• [PROBLEM DESCRIPTION]: Only lines containing "turquoise" are wanted from the data below. Copy those lines.

• [PROVIDED DATA]:
╔══
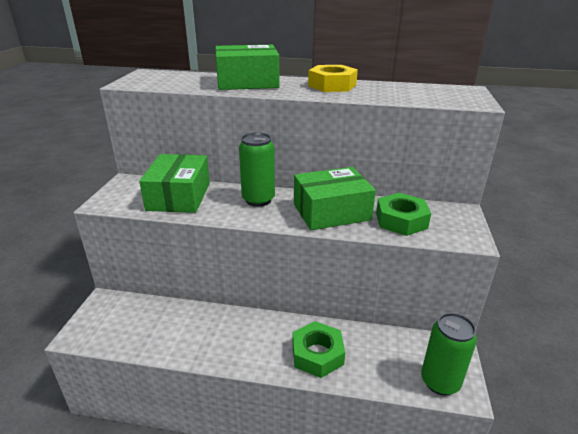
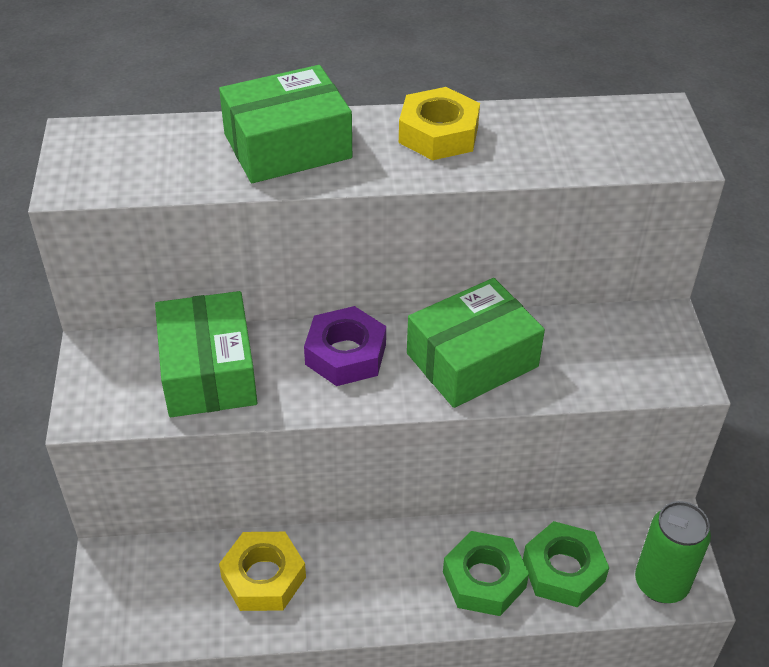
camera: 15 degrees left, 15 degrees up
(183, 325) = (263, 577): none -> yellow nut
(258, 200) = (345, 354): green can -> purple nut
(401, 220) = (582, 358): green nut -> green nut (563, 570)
╚══
╔══
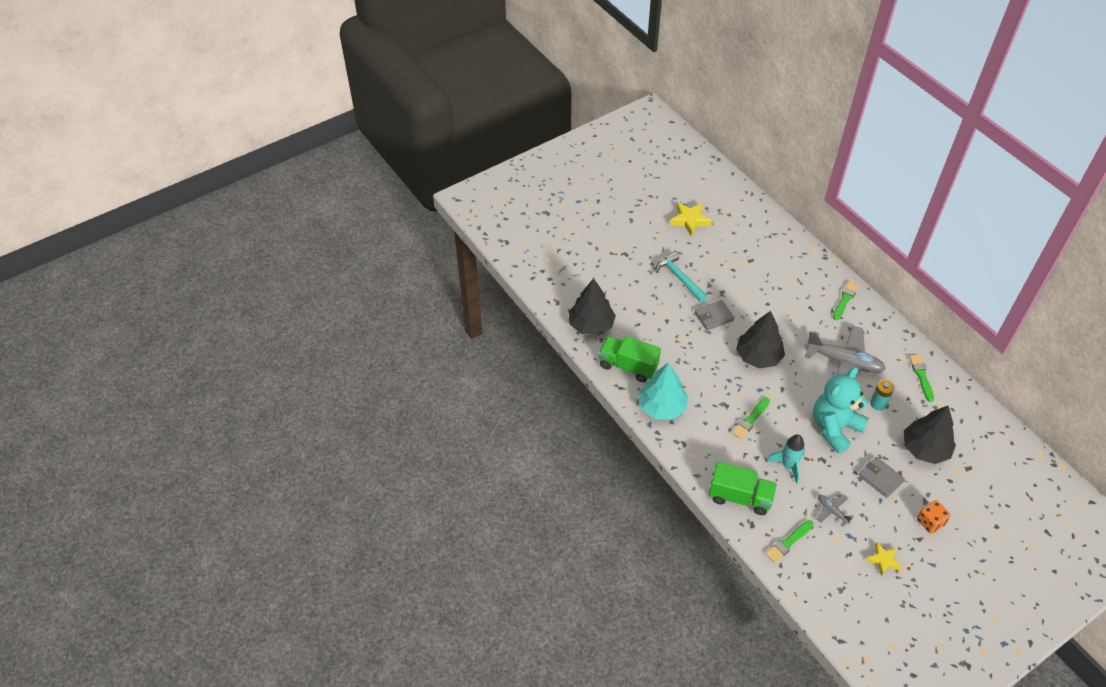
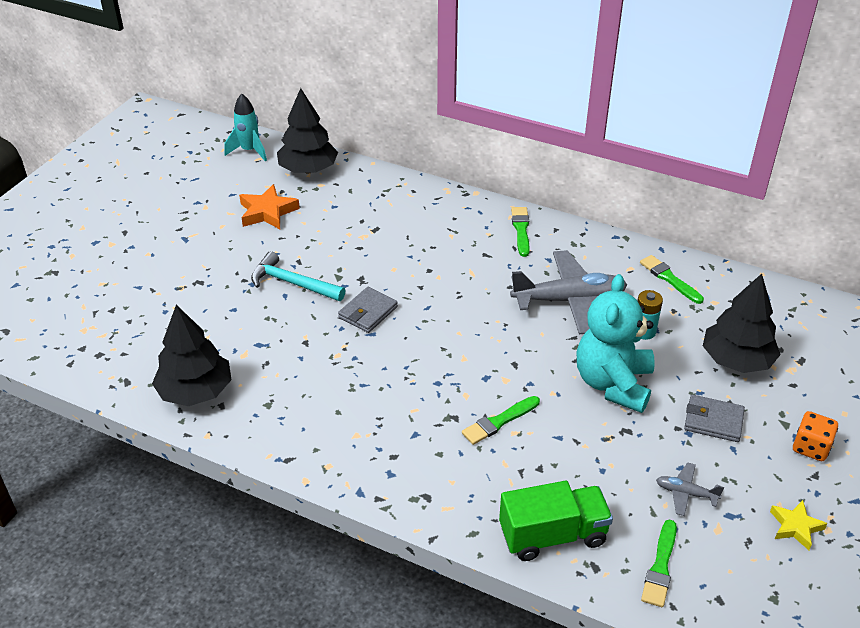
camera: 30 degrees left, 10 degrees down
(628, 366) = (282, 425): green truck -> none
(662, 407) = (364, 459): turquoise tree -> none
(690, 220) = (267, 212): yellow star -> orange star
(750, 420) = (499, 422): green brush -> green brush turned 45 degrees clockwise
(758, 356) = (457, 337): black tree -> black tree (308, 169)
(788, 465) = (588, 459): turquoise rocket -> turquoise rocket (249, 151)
╚══
• [SOLUTION TO THIS TASK]:
(662, 407) = (364, 459): turquoise tree -> none
(788, 465) = (588, 459): turquoise rocket -> turquoise rocket (249, 151)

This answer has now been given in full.